# [Problem]
Give back the data below exactly as it was given.

Geospatial object listing tasks:
━━━━
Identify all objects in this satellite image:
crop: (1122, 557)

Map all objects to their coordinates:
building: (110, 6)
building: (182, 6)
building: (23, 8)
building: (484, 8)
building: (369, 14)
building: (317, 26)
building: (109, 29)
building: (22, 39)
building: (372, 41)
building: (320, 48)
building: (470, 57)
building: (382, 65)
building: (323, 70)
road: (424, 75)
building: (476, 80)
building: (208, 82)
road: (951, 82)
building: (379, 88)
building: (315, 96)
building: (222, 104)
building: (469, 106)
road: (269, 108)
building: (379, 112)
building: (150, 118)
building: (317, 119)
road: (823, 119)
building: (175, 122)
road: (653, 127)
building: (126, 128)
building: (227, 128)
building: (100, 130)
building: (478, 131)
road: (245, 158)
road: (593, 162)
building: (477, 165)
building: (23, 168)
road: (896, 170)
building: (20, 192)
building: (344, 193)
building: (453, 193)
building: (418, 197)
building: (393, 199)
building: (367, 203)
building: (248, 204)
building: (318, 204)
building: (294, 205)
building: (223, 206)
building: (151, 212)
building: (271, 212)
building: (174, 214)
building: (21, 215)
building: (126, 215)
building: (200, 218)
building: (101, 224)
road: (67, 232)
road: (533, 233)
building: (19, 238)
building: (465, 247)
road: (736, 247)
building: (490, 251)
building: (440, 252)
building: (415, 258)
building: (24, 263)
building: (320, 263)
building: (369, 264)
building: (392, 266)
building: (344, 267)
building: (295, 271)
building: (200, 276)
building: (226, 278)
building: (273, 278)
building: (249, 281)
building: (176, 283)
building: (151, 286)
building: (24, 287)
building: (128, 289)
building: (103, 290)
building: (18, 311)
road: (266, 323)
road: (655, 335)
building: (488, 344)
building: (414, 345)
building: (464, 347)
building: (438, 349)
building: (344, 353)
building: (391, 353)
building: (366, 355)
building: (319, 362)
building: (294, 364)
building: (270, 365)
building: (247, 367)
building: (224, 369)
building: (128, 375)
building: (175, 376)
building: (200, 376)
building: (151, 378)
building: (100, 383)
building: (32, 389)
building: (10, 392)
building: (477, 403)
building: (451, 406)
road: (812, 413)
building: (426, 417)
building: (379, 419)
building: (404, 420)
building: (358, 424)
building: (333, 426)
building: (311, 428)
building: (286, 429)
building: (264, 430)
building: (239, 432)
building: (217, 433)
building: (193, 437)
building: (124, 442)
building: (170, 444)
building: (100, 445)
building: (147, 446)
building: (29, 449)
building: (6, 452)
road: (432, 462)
━━━━
# [Solved exercise]
Identify all objects in this satellite image:
crop: (1122, 557)

Map all objects to their coordinates:
building: (110, 6)
building: (182, 6)
building: (23, 8)
building: (484, 8)
building: (369, 14)
building: (317, 26)
building: (109, 29)
building: (22, 39)
building: (372, 41)
building: (320, 48)
building: (470, 57)
building: (382, 65)
building: (323, 70)
road: (424, 75)
building: (476, 80)
building: (208, 82)
road: (951, 82)
building: (379, 88)
building: (315, 96)
building: (222, 104)
building: (469, 106)
road: (269, 108)
building: (379, 112)
building: (150, 118)
building: (317, 119)
road: (823, 119)
building: (175, 122)
road: (653, 127)
building: (126, 128)
building: (227, 128)
building: (100, 130)
building: (478, 131)
road: (245, 158)
road: (593, 162)
building: (477, 165)
building: (23, 168)
road: (896, 170)
building: (20, 192)
building: (344, 193)
building: (453, 193)
building: (418, 197)
building: (393, 199)
building: (367, 203)
building: (248, 204)
building: (318, 204)
building: (294, 205)
building: (223, 206)
building: (151, 212)
building: (271, 212)
building: (174, 214)
building: (21, 215)
building: (126, 215)
building: (200, 218)
building: (101, 224)
road: (67, 232)
road: (533, 233)
building: (19, 238)
building: (465, 247)
road: (736, 247)
building: (490, 251)
building: (440, 252)
building: (415, 258)
building: (24, 263)
building: (320, 263)
building: (369, 264)
building: (392, 266)
building: (344, 267)
building: (295, 271)
building: (200, 276)
building: (226, 278)
building: (273, 278)
building: (249, 281)
building: (176, 283)
building: (151, 286)
building: (24, 287)
building: (128, 289)
building: (103, 290)
building: (18, 311)
road: (266, 323)
road: (655, 335)
building: (488, 344)
building: (414, 345)
building: (464, 347)
building: (438, 349)
building: (344, 353)
building: (391, 353)
building: (366, 355)
building: (319, 362)
building: (294, 364)
building: (270, 365)
building: (247, 367)
building: (224, 369)
building: (128, 375)
building: (175, 376)
building: (200, 376)
building: (151, 378)
building: (100, 383)
building: (32, 389)
building: (10, 392)
building: (477, 403)
building: (451, 406)
road: (812, 413)
building: (426, 417)
building: (379, 419)
building: (404, 420)
building: (358, 424)
building: (333, 426)
building: (311, 428)
building: (286, 429)
building: (264, 430)
building: (239, 432)
building: (217, 433)
building: (193, 437)
building: (124, 442)
building: (170, 444)
building: (100, 445)
building: (147, 446)
building: (29, 449)
building: (6, 452)
road: (432, 462)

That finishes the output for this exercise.